* [Work required]:
Would you output the entries below only from the line containing "(219, 152) = (494, 76): green" through the line containing "(615, 258) = (498, 440): blue", exactly as they stand and with both ends included?
Data provided Block Start
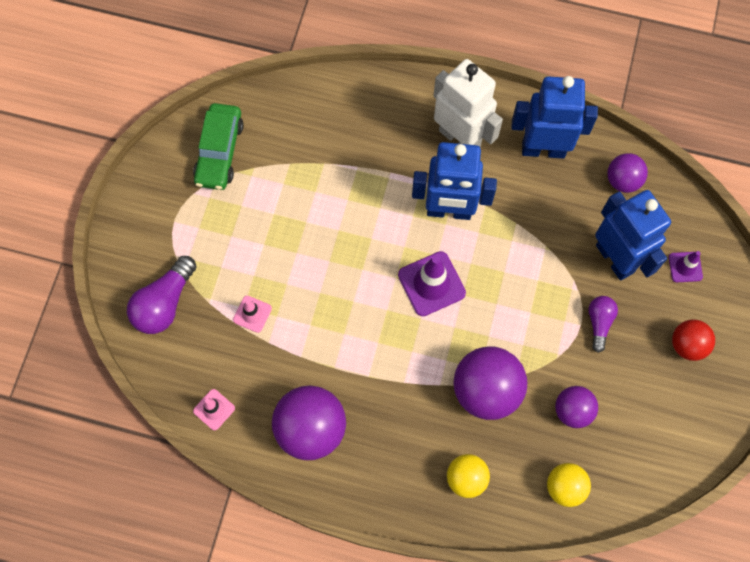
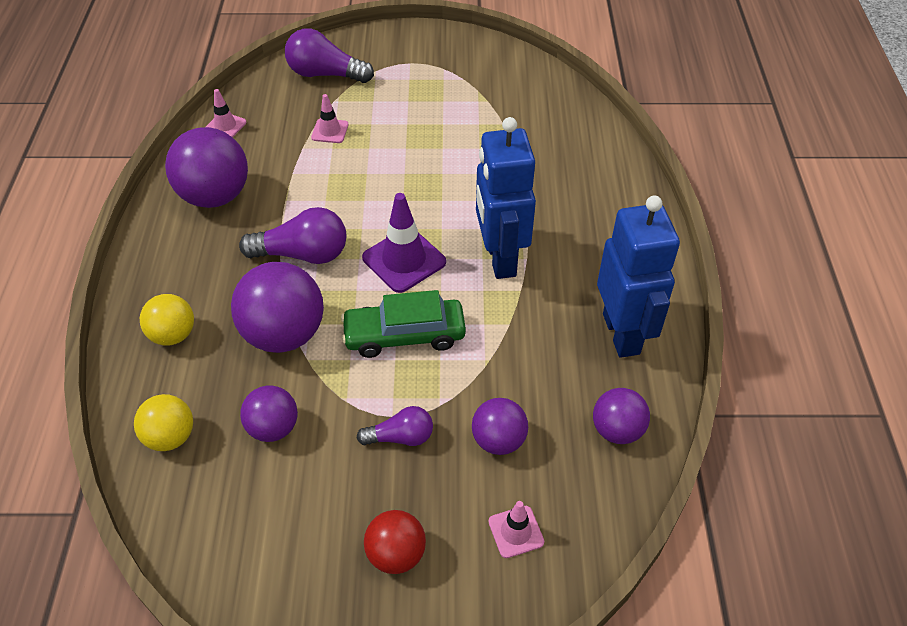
camera: 75 degrees right, 20 degrees down
(219, 152) = (494, 76): green car -> green car (404, 335)
(404, 363) = (303, 254): none -> purple light bulb
(460, 138) = (597, 251): white robot -> none
(615, 258) = (498, 440): blue robot -> purple ball
(685, 267) = (516, 532): purple traffic cone -> pink traffic cone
Data provided Block End
* [Result below]:
(219, 152) = (494, 76): green car -> green car (404, 335)
(404, 363) = (303, 254): none -> purple light bulb
(460, 138) = (597, 251): white robot -> none
(615, 258) = (498, 440): blue robot -> purple ball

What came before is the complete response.